[Problem to work on]: Convert the records below into a two-column CSV with the headers request and answer, one row per request, putting its text and its answer each in a single quoted field with line breaks replaced by spaces. Include only the records from the line with "dishwasher [541, 769]" up to and including the line with "taped [483, 834]".

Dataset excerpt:
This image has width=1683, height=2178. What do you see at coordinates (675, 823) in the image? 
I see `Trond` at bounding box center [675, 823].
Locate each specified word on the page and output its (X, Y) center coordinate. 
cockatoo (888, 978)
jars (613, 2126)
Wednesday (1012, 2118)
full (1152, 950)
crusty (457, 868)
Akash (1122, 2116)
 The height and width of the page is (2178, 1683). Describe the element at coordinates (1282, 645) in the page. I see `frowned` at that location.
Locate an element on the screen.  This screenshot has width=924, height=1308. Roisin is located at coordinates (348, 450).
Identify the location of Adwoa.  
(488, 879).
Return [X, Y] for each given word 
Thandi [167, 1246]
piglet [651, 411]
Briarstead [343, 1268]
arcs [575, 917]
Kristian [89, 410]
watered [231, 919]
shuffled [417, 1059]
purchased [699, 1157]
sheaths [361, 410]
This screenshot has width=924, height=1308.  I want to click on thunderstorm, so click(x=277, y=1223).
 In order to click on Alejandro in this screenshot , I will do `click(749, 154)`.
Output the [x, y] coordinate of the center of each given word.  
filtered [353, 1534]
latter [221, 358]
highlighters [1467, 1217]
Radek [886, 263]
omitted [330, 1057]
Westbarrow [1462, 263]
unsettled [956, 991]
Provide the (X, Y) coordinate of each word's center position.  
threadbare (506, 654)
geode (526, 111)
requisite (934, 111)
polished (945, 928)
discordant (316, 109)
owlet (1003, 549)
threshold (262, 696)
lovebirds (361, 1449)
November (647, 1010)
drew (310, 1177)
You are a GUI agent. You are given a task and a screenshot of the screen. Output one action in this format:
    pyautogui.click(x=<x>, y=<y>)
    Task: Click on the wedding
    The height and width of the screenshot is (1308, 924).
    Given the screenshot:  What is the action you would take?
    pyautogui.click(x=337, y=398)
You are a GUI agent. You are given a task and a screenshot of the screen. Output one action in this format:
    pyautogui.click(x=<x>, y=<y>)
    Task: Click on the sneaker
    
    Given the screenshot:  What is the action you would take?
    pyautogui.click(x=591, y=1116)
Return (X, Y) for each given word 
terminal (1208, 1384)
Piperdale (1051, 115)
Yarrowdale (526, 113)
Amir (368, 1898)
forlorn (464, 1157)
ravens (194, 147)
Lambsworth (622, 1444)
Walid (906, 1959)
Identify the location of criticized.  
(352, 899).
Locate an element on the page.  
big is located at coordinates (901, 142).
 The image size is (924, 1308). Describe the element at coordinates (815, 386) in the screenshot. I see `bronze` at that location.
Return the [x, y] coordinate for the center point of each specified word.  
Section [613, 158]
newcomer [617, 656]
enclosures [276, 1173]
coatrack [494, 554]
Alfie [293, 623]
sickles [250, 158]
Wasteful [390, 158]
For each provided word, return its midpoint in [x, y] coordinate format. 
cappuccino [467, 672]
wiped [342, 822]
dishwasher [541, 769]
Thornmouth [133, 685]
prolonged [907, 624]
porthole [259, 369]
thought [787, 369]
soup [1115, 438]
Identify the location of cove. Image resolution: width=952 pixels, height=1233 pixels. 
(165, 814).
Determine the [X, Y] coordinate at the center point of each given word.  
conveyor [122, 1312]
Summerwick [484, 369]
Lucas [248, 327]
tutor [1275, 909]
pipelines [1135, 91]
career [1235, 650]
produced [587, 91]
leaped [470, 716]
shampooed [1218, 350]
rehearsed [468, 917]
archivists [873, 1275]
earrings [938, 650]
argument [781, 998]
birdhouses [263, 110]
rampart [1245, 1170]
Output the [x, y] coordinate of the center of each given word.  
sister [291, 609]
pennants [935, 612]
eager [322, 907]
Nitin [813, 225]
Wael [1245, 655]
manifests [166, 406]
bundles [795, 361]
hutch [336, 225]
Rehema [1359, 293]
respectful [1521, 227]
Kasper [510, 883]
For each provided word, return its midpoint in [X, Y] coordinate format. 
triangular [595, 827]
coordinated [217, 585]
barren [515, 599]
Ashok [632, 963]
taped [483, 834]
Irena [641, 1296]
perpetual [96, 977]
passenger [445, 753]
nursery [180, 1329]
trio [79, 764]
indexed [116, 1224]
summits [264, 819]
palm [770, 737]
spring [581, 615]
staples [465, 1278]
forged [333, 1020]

[Solution for this exercise]:
request,answer
"dishwasher","[541, 769]"
"Thornmouth","[133, 685]"
"prolonged","[907, 624]"
"porthole","[259, 369]"
"thought","[787, 369]"
"soup","[1115, 438]"
"Identify the location of cove. Image resolution: width=952 pixels, height=1233 pixels.","(165, 814)."
"Determine the [X, Y] coordinate at the center point of each given word. conveyor","[122, 1312]"
"Summerwick","[484, 369]"
"Lucas","[248, 327]"
"tutor","[1275, 909]"
"pipelines","[1135, 91]"
"career","[1235, 650]"
"produced","[587, 91]"
"leaped","[470, 716]"
"shampooed","[1218, 350]"
"rehearsed","[468, 917]"
"archivists","[873, 1275]"
"earrings","[938, 650]"
"argument","[781, 998]"
"birdhouses","[263, 110]"
"rampart","[1245, 1170]"
"Output the [x, y] coordinate of the center of each given word. sister","[291, 609]"
"pennants","[935, 612]"
"eager","[322, 907]"
"Nitin","[813, 225]"
"Wael","[1245, 655]"
"manifests","[166, 406]"
"bundles","[795, 361]"
"hutch","[336, 225]"
"Rehema","[1359, 293]"
"respectful","[1521, 227]"
"Kasper","[510, 883]"
"For each provided word, return its midpoint in [X, Y] coordinate format. triangular","[595, 827]"
"coordinated","[217, 585]"
"barren","[515, 599]"
"Ashok","[632, 963]"
"taped","[483, 834]"